- [TASK PROMPT]: In the listing below, find the line holding "Slide 64: [619,51,682,101]" and the line holding "budget.odt: [72,437,95,466] ->". Write out those two lines and all lines between, exactly, and nothing more.

- [RECORDS FOR THE TASK]:
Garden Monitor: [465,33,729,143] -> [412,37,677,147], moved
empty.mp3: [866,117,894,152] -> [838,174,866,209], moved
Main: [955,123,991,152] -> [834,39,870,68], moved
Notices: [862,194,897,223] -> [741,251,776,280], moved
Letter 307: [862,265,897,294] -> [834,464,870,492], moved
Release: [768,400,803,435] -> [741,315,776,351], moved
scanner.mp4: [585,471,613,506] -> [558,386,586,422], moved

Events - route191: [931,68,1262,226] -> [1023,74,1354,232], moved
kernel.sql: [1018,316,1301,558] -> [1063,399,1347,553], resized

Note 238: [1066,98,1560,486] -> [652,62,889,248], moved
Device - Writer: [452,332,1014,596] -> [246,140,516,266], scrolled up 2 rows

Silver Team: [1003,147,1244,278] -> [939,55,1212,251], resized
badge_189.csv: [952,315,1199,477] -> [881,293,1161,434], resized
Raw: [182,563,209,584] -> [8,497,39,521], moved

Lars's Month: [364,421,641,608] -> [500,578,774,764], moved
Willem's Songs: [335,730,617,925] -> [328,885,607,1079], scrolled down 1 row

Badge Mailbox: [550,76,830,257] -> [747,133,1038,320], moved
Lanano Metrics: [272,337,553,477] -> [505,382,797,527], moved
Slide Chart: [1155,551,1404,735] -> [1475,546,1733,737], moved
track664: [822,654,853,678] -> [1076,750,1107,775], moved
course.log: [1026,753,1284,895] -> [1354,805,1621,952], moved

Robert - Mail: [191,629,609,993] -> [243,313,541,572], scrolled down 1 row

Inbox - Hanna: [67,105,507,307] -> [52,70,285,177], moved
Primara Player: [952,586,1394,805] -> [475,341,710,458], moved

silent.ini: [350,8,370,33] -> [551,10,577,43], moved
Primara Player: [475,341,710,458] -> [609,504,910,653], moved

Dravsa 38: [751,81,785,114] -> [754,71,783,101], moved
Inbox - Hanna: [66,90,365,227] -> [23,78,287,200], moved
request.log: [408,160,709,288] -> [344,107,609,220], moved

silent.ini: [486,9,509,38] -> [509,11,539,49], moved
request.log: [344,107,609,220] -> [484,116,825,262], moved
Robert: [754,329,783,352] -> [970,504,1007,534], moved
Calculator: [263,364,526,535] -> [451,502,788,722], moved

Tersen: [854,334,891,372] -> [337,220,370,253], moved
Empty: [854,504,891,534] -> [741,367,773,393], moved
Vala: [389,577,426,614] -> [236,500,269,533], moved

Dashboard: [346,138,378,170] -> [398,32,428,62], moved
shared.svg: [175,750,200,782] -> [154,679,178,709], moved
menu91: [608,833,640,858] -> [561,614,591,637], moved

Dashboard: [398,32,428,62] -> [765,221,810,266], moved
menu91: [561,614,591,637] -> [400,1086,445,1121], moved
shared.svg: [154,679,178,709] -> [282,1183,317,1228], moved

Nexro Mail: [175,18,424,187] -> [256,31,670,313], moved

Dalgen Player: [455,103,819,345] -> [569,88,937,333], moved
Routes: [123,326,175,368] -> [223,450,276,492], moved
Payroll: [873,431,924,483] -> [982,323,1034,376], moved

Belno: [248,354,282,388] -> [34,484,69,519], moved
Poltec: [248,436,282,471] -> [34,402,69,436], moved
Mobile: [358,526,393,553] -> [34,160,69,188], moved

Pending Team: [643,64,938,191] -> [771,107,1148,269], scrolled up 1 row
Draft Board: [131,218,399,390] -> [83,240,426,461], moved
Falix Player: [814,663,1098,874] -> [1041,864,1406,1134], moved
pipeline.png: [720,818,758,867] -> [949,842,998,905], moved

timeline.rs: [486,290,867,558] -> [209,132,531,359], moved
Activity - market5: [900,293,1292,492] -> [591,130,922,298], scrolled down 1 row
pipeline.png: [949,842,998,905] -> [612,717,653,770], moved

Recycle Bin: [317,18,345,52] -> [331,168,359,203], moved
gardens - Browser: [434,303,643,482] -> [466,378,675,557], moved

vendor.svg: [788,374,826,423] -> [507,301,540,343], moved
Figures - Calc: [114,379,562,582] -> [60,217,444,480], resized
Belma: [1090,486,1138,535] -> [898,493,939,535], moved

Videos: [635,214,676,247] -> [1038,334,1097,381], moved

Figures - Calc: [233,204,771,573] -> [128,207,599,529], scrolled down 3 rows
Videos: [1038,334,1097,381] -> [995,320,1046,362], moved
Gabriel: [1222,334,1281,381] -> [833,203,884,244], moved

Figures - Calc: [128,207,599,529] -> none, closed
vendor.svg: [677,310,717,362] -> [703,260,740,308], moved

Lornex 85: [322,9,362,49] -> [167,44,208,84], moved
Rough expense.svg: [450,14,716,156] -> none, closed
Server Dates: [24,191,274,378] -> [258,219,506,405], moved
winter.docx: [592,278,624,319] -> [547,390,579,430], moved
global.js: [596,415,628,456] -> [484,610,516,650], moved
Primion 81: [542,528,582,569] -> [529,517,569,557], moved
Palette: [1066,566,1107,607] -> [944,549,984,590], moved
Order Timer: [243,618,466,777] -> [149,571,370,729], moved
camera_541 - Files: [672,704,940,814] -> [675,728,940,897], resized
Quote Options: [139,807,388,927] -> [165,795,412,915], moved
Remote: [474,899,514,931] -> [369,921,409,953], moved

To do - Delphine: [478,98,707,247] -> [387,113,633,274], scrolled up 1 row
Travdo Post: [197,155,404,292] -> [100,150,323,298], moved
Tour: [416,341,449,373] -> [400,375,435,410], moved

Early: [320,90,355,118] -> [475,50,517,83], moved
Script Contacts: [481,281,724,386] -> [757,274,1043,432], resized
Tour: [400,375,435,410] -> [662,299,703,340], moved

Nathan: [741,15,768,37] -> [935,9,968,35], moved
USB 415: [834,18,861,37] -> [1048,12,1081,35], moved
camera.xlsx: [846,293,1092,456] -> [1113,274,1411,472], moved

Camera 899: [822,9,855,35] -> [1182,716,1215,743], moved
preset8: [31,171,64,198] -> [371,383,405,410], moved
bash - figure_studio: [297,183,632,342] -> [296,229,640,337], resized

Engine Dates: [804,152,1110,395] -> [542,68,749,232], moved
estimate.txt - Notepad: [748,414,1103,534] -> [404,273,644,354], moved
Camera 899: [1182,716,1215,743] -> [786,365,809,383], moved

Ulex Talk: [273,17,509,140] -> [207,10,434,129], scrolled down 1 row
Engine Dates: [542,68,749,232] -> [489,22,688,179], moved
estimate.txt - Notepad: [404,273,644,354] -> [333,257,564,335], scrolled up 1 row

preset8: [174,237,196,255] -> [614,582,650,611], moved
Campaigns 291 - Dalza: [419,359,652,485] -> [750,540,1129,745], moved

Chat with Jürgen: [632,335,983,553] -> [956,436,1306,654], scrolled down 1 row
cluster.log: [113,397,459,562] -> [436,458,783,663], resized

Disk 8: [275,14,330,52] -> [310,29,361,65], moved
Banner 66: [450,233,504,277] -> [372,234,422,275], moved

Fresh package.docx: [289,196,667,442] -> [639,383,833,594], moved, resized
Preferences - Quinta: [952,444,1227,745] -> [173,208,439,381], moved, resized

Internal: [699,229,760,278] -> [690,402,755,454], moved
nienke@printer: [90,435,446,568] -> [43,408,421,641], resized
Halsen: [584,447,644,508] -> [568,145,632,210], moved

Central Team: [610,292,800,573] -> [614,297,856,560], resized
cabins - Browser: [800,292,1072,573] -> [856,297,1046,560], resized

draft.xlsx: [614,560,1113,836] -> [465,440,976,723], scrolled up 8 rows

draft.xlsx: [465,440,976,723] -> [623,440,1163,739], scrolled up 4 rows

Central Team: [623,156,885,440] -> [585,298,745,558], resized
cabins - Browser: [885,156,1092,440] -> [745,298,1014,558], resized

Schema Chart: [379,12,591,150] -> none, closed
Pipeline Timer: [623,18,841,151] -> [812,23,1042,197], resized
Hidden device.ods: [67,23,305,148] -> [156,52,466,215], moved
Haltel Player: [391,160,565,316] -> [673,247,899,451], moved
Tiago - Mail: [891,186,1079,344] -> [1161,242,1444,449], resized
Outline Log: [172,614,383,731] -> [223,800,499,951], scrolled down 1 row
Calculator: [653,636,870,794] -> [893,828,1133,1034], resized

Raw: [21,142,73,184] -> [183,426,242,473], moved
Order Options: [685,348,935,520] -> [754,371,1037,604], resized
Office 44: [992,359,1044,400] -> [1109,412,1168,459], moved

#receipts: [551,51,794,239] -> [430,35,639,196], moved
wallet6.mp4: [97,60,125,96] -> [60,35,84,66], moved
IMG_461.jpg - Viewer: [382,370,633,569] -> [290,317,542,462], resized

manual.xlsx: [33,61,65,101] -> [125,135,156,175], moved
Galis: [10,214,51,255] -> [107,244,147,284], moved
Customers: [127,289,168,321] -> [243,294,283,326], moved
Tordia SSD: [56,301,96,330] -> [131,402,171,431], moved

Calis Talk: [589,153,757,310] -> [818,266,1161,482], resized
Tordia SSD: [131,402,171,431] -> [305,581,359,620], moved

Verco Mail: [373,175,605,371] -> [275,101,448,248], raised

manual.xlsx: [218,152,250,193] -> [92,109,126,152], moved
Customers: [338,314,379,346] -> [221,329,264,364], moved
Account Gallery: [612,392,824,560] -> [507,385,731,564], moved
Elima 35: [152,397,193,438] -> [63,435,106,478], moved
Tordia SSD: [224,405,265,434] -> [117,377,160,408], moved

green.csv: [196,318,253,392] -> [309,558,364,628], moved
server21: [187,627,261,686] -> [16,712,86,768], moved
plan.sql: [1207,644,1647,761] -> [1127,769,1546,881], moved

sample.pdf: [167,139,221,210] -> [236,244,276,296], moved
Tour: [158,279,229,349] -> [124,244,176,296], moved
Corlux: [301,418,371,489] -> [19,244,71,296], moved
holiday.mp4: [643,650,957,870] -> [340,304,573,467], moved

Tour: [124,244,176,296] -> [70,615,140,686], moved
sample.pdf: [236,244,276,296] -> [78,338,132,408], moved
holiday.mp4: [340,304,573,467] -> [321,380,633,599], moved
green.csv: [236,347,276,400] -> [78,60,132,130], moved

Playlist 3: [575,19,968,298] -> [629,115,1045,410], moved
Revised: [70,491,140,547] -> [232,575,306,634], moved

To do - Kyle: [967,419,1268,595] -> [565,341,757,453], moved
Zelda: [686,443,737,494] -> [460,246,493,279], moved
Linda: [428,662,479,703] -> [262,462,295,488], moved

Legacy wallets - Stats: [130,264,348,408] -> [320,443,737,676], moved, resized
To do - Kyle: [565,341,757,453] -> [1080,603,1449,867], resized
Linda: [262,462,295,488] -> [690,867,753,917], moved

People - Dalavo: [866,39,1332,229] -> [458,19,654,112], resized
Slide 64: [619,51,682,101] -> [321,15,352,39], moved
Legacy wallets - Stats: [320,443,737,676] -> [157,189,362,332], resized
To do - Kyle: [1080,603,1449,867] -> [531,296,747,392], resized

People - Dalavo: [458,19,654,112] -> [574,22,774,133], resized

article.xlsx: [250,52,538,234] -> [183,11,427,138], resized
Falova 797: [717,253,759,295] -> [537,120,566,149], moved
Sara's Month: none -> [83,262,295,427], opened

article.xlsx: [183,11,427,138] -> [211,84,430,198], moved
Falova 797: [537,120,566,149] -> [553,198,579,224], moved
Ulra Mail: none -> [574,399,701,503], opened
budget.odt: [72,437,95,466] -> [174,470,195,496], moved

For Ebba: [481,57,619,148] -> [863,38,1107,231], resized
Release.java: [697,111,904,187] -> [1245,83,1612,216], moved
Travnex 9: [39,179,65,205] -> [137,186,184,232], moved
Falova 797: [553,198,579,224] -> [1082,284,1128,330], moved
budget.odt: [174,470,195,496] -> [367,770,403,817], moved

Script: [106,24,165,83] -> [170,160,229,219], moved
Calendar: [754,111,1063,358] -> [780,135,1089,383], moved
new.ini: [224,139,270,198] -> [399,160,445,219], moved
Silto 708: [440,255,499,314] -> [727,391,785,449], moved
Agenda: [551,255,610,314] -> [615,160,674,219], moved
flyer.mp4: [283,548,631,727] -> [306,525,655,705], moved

- [RESPONSE TO THIS EXERCISE]:
Slide 64: [619,51,682,101] -> [321,15,352,39], moved
Legacy wallets - Stats: [320,443,737,676] -> [157,189,362,332], resized
To do - Kyle: [1080,603,1449,867] -> [531,296,747,392], resized

People - Dalavo: [458,19,654,112] -> [574,22,774,133], resized

article.xlsx: [250,52,538,234] -> [183,11,427,138], resized
Falova 797: [717,253,759,295] -> [537,120,566,149], moved
Sara's Month: none -> [83,262,295,427], opened

article.xlsx: [183,11,427,138] -> [211,84,430,198], moved
Falova 797: [537,120,566,149] -> [553,198,579,224], moved
Ulra Mail: none -> [574,399,701,503], opened
budget.odt: [72,437,95,466] -> [174,470,195,496], moved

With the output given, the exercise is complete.